- GIVEN INFORMATION:

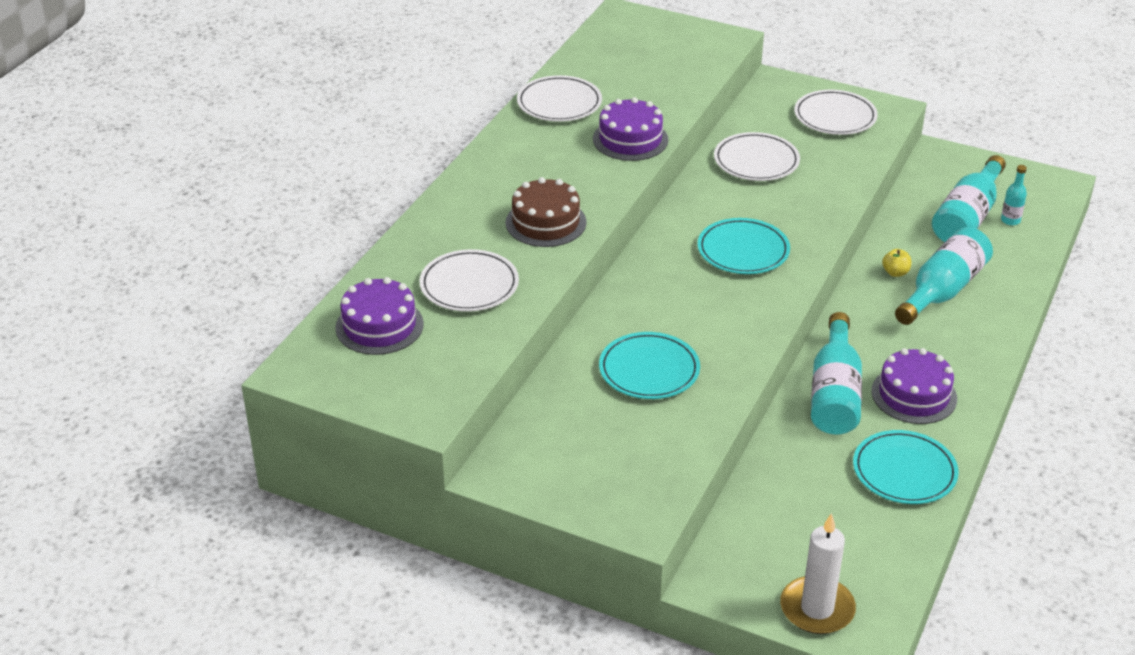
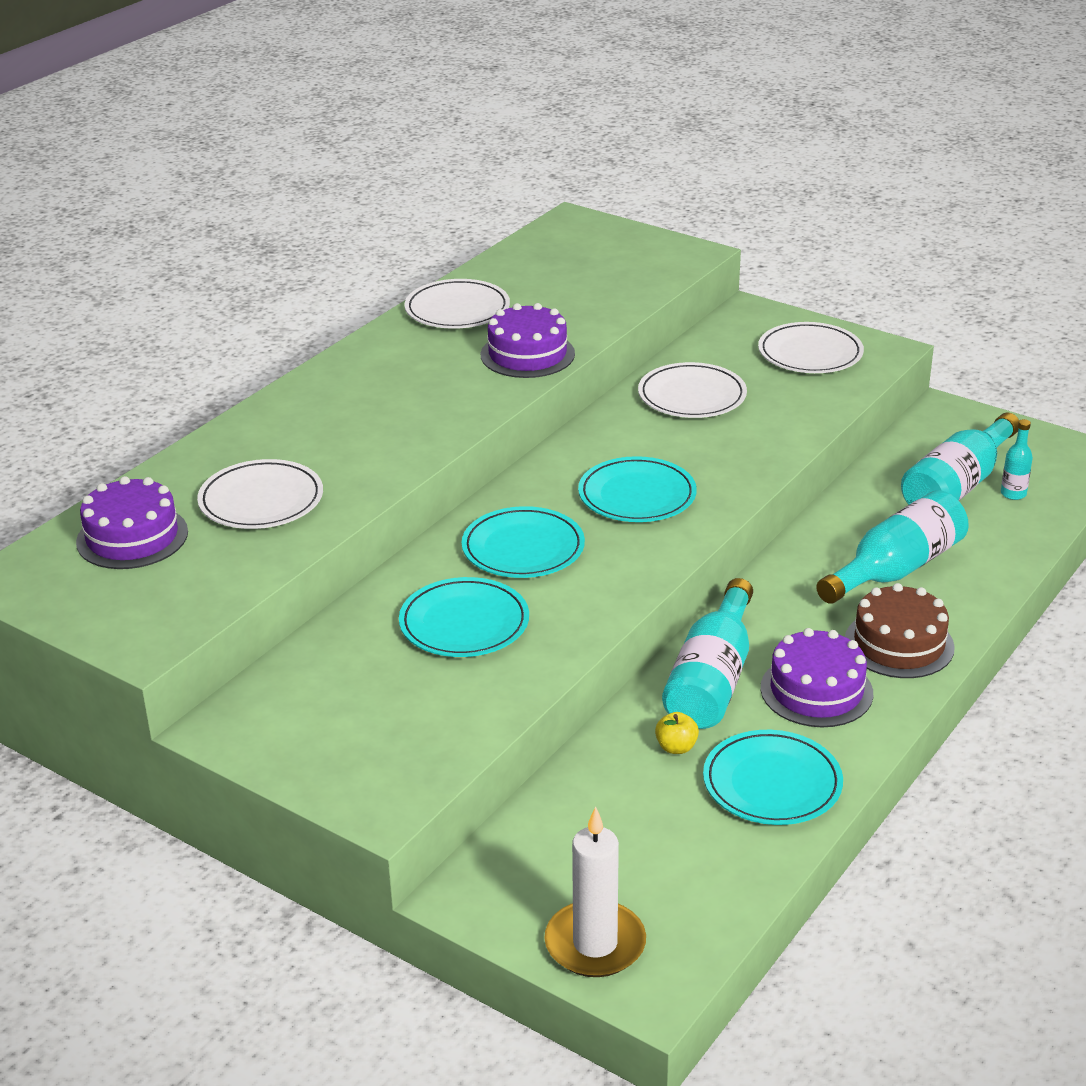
camera: 10 degrees right, 5 degrees down
(546, 222) = (385, 438): brown cake -> brown cake (899, 644)
(671, 303) = (523, 548): none -> turquoise plate
(895, 272) = (841, 543): yellow apple -> yellow apple (676, 747)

- PROBLEM DETAILS:
Quote in full the listing given above; the images are to be left out.

- WRITTEN RESPONSE:
camera: 10 degrees right, 5 degrees down
(546, 222) = (385, 438): brown cake -> brown cake (899, 644)
(671, 303) = (523, 548): none -> turquoise plate
(895, 272) = (841, 543): yellow apple -> yellow apple (676, 747)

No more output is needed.